Set down, unchanged, the line with "(431, 251) = (440, 259): black" and everything after it through the last line of the data.

┄┄┄┄┄┄┄┄┄┄┄┄┄┄┄┄┄┄┄┄

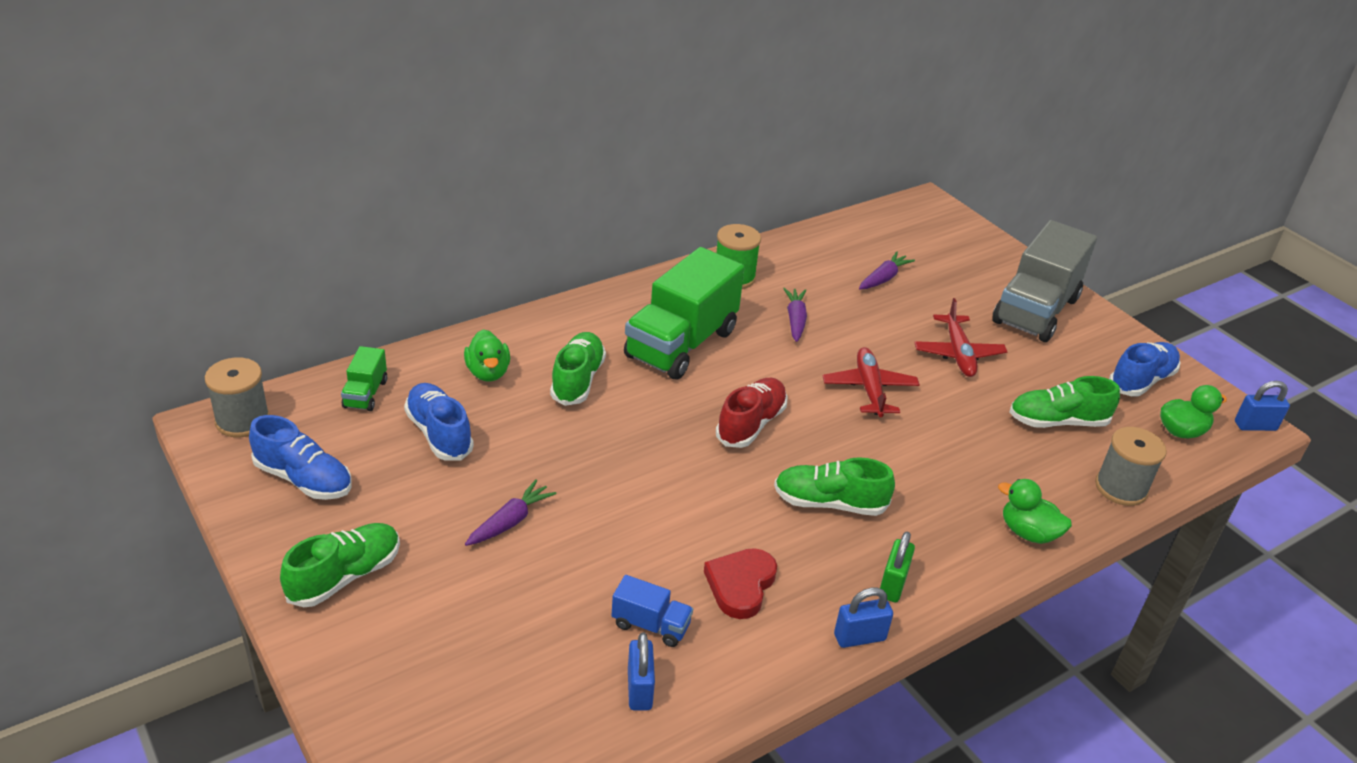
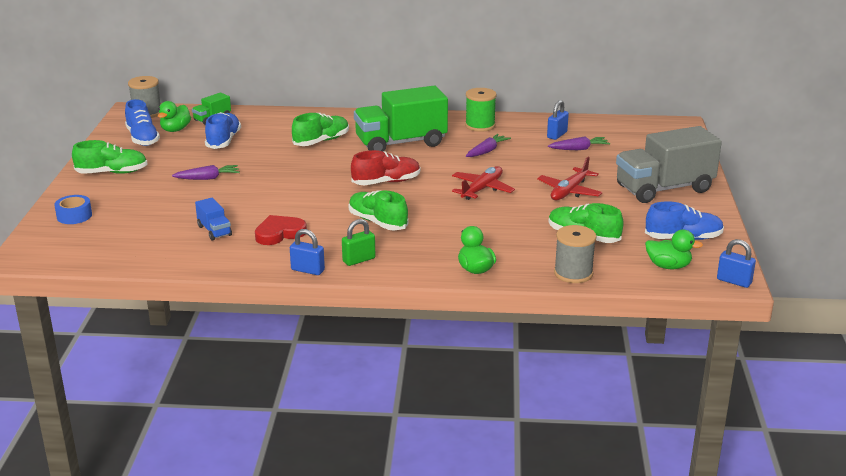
camera: 40 degrees right, 10 degrees down
(400, 704) = (74, 216): none -> blue tape
(488, 373) = (281, 127): green duck -> green duck (175, 130)
(639, 689) = (175, 247): blue padlock -> blue padlock (557, 135)

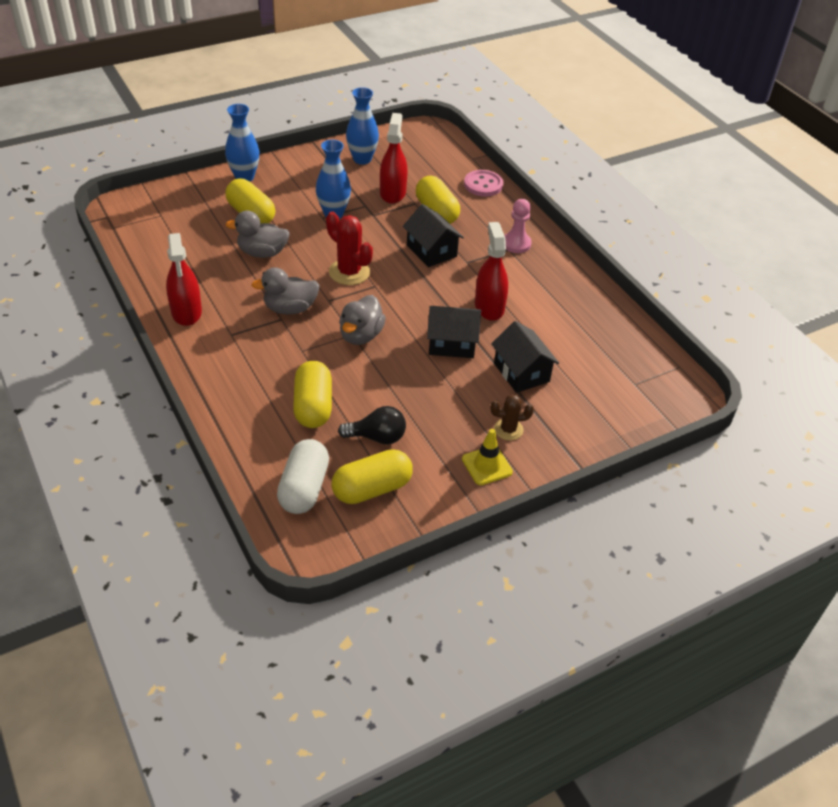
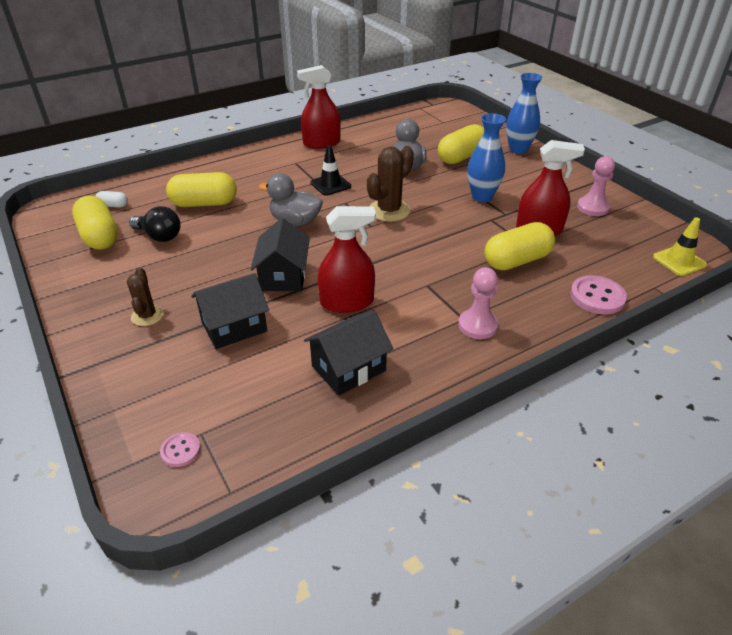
camera: 90 degrees right, 5 degrees down
(290, 308) = (330, 184): grey duck -> black traffic cone
(304, 488) = (113, 205): white capsule -> white capsule, size x0.47
(349, 272) = (389, 210): red cactus -> brown cactus
(362, 159) = (592, 207): blue vase -> pink pawn
(377, 437) = (159, 236): black light bulb -> black light bulb turned 60 degrees counterclockwise
(431, 251) = (440, 259): black house -> black house (348, 368)
(487, 465) = (102, 301): yellow traffic cone -> yellow traffic cone (679, 261)
(651, 393) = (180, 450): none -> pink button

┄┄┄┄┄┄┄┄┄┄┄┄┄┄┄┄┄┄┄┄

■ **OUTPUT**
(431, 251) = (440, 259): black house -> black house (348, 368)
(487, 465) = (102, 301): yellow traffic cone -> yellow traffic cone (679, 261)
(651, 393) = (180, 450): none -> pink button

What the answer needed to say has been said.